Collected data entries:
# # # # #

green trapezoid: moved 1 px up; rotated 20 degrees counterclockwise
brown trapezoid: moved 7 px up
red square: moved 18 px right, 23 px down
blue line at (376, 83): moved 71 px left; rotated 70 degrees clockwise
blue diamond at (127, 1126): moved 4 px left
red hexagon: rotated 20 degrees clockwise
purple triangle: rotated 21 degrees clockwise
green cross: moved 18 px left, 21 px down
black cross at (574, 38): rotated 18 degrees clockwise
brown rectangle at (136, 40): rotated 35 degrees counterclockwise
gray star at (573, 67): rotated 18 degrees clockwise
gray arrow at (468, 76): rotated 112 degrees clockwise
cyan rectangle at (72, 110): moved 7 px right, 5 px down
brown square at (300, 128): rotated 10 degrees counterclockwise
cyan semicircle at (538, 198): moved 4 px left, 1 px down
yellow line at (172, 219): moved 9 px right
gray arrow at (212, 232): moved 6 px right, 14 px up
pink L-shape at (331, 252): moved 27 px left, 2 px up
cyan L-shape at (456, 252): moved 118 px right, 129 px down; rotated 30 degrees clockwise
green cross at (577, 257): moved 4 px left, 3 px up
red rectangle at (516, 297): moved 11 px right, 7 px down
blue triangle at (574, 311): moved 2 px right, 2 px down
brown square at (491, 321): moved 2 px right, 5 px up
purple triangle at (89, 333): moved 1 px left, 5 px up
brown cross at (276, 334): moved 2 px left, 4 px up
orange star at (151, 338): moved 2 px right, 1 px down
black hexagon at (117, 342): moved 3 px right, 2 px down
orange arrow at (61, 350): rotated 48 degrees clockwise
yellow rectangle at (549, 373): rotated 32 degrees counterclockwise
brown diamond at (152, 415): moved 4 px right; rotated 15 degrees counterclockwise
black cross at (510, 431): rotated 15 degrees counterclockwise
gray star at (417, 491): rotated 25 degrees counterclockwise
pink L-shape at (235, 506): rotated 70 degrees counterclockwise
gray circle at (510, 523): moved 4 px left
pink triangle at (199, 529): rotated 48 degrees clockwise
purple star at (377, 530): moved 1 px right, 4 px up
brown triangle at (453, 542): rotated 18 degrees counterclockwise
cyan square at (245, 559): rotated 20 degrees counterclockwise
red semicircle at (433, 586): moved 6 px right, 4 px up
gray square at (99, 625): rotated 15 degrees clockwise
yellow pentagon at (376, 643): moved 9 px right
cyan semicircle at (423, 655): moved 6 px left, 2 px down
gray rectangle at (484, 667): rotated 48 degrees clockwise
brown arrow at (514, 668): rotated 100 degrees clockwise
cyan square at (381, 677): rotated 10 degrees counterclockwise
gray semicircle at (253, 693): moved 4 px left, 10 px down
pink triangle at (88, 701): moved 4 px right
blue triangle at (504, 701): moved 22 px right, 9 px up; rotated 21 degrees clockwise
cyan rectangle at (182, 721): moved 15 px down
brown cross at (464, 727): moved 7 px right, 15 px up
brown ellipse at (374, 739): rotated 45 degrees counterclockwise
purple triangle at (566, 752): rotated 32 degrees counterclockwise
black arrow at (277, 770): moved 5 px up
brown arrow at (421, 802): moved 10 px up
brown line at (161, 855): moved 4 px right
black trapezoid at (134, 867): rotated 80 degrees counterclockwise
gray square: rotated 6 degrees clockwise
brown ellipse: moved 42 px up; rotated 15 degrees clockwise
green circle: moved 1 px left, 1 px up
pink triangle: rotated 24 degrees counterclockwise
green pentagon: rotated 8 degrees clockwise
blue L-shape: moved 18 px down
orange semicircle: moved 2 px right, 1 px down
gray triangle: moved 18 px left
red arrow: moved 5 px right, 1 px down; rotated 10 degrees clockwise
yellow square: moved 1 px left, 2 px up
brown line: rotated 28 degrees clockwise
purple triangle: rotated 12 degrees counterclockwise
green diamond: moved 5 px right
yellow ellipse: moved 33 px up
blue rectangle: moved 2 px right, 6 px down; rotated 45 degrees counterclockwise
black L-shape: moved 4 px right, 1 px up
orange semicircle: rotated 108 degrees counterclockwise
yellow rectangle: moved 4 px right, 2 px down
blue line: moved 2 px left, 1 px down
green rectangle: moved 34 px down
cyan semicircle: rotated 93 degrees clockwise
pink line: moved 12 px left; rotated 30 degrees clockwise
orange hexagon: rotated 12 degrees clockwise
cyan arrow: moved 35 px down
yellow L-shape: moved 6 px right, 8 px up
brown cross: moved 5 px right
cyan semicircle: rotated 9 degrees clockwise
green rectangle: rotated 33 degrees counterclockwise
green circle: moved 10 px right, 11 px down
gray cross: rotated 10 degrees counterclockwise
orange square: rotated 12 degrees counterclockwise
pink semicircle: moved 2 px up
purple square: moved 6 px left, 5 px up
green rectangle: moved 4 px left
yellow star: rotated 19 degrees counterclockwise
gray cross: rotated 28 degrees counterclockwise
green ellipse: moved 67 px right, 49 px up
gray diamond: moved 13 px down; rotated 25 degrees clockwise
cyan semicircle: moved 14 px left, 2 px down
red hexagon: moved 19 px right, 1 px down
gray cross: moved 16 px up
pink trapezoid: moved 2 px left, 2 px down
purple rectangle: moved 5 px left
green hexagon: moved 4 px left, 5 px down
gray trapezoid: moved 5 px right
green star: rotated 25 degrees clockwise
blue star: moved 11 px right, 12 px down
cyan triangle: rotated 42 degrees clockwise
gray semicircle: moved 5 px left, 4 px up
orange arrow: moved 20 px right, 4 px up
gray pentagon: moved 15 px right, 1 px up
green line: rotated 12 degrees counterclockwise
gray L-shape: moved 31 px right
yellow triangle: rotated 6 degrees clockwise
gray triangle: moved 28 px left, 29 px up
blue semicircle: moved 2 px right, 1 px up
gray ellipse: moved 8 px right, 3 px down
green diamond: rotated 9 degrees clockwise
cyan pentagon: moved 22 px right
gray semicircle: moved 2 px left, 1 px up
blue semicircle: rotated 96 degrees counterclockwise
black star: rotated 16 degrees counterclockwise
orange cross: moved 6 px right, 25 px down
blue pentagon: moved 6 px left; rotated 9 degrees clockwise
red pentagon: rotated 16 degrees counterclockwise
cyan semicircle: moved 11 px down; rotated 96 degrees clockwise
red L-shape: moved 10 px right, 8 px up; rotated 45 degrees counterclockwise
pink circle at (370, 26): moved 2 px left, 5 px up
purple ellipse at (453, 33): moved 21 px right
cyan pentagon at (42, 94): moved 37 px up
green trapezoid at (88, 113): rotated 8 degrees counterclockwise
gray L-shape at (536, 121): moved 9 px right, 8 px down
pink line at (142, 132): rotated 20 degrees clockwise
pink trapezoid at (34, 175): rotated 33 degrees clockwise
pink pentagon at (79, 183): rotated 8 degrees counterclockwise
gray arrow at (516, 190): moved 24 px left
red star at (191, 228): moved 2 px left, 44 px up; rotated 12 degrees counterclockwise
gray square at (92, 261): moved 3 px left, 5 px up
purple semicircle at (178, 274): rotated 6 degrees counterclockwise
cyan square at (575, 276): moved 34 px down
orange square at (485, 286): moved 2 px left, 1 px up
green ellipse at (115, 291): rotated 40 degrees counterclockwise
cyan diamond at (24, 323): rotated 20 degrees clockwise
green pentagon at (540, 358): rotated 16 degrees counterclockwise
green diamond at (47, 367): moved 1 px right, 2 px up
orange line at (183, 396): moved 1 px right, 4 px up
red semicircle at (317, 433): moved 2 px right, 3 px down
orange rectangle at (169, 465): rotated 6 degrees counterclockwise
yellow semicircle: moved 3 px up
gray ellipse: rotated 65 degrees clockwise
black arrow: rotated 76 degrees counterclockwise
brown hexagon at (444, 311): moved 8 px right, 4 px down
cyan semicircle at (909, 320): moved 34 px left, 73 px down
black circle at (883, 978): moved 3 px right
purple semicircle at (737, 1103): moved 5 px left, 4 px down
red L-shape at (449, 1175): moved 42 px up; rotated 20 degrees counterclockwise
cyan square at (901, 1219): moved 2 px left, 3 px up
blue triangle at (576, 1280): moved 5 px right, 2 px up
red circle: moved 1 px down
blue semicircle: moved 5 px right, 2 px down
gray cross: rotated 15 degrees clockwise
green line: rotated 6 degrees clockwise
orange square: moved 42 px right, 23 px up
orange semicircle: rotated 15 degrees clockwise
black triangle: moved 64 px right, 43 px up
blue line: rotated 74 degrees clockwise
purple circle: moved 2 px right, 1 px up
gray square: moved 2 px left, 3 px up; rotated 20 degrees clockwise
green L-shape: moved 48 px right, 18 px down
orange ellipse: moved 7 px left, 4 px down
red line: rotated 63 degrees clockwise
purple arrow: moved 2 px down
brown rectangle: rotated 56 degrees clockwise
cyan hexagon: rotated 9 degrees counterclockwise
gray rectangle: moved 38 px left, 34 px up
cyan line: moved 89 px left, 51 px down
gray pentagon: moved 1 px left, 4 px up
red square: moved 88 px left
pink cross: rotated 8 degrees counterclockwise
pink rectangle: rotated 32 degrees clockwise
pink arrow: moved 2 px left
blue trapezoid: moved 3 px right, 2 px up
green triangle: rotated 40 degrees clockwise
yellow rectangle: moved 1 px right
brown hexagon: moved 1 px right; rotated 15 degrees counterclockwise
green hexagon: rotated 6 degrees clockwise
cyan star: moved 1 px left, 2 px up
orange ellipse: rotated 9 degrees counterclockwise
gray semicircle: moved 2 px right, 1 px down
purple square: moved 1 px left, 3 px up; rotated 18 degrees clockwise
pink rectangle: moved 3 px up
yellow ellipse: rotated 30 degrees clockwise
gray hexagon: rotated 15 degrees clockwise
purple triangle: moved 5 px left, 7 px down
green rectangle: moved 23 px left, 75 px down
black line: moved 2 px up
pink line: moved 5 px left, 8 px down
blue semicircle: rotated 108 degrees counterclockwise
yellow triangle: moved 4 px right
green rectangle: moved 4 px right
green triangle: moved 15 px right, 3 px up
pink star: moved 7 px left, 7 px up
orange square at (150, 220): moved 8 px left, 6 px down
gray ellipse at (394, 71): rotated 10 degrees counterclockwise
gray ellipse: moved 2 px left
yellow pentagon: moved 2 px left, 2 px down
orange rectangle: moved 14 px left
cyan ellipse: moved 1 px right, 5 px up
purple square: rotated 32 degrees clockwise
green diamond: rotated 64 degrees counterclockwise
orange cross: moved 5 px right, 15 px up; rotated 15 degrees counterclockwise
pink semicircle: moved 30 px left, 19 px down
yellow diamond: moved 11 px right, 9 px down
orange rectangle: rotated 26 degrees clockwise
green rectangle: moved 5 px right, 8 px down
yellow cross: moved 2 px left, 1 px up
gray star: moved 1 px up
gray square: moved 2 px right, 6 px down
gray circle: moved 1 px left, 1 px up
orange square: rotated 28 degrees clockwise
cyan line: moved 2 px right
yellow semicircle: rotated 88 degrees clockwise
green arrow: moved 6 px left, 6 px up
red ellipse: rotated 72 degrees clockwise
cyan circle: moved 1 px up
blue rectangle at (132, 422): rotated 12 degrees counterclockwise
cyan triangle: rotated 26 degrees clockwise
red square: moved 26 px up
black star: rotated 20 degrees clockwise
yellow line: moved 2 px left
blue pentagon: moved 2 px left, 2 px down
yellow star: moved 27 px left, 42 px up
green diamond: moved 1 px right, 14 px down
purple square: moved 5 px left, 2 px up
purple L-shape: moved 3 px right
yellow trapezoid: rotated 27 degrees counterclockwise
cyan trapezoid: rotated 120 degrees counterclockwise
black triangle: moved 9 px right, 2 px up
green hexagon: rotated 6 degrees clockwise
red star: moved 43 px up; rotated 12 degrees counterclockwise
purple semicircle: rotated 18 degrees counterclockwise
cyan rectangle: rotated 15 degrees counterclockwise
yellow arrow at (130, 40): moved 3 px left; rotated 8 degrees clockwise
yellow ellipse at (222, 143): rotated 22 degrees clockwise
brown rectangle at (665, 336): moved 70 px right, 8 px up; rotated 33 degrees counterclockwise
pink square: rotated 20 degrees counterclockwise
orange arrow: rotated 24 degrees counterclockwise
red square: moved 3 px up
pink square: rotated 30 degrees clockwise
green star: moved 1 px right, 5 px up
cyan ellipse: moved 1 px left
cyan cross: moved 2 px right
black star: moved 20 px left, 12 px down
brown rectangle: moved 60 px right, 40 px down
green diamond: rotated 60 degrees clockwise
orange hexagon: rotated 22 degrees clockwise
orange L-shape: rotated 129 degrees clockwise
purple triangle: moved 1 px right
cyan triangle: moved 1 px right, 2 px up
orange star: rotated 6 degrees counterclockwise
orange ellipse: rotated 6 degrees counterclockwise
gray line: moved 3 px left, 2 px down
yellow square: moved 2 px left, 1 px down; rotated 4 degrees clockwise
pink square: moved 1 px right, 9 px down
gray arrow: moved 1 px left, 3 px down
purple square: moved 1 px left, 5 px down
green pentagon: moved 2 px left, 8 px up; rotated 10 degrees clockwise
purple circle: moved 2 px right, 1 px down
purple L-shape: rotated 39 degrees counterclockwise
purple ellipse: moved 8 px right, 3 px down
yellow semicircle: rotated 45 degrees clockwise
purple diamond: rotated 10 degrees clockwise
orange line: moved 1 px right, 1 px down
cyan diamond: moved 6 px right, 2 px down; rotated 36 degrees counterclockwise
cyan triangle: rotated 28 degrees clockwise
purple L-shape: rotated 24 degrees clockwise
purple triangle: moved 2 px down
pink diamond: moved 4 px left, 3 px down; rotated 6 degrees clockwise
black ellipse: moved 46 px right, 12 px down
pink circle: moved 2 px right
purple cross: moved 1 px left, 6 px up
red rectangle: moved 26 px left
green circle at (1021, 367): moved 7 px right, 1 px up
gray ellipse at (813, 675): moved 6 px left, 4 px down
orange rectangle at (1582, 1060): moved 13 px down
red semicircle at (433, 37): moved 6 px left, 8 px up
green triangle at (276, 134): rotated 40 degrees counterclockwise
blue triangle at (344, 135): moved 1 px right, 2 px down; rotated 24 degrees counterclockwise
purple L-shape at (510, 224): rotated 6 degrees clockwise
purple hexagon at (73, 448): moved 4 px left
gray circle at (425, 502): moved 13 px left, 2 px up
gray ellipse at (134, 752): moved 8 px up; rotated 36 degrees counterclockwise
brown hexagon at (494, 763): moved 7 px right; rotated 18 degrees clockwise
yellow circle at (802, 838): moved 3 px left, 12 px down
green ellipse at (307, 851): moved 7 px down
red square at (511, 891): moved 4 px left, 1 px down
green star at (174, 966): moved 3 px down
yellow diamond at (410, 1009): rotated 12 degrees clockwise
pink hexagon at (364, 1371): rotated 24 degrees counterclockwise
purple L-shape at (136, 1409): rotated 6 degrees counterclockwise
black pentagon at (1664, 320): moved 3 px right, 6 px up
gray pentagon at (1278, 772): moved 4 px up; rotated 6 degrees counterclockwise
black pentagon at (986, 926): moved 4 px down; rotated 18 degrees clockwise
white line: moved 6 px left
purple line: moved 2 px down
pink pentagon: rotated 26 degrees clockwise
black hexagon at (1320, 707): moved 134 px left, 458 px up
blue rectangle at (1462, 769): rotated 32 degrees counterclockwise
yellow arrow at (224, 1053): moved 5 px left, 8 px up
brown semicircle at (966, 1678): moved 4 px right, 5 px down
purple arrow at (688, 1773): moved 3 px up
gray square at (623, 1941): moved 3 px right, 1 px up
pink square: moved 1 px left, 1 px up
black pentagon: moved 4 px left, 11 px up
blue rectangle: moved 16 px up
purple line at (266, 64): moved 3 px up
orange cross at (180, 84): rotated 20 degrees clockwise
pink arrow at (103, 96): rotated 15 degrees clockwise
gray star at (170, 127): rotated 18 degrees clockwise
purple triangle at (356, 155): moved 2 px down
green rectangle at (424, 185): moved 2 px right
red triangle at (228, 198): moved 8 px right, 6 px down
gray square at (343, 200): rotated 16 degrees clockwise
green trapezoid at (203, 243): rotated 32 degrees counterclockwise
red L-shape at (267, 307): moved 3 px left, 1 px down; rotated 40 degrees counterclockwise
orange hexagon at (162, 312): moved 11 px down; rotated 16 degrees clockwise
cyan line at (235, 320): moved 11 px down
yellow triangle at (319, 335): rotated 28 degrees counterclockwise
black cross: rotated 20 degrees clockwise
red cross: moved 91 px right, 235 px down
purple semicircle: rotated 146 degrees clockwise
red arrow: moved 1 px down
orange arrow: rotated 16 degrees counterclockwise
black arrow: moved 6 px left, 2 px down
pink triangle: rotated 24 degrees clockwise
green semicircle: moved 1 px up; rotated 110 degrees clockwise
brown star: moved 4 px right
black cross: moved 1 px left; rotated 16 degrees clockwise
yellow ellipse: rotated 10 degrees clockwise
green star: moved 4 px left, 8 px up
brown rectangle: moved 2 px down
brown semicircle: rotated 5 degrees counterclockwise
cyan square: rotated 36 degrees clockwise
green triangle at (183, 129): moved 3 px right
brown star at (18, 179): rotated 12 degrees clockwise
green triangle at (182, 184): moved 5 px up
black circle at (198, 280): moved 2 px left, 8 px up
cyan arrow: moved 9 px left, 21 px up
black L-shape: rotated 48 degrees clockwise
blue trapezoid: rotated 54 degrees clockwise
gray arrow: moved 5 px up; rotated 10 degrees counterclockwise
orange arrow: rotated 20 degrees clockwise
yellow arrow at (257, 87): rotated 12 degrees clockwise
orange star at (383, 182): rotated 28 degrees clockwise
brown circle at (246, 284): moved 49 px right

# # # # #

* WHAT IS NEEDED: Turn the entries, starting at the first one and ending at the one that contains "brown square at (300, 128): rotated", into a Markdown table with a "Number" column and a "Text" column. Leave out any blank lines.

* FINISHED ANSWER:
| Number | Text |
|---|---|
| 1 | green trapezoid: moved 1 px up; rotated 20 degrees counterclockwise |
| 2 | brown trapezoid: moved 7 px up |
| 3 | red square: moved 18 px right, 23 px down |
| 4 | blue line at (376, 83): moved 71 px left; rotated 70 degrees clockwise |
| 5 | blue diamond at (127, 1126): moved 4 px left |
| 6 | red hexagon: rotated 20 degrees clockwise |
| 7 | purple triangle: rotated 21 degrees clockwise |
| 8 | green cross: moved 18 px left, 21 px down |
| 9 | black cross at (574, 38): rotated 18 degrees clockwise |
| 10 | brown rectangle at (136, 40): rotated 35 degrees counterclockwise |
| 11 | gray star at (573, 67): rotated 18 degrees clockwise |
| 12 | gray arrow at (468, 76): rotated 112 degrees clockwise |
| 13 | cyan rectangle at (72, 110): moved 7 px right, 5 px down |
| 14 | brown square at (300, 128): rotated 10 degrees counterclockwise |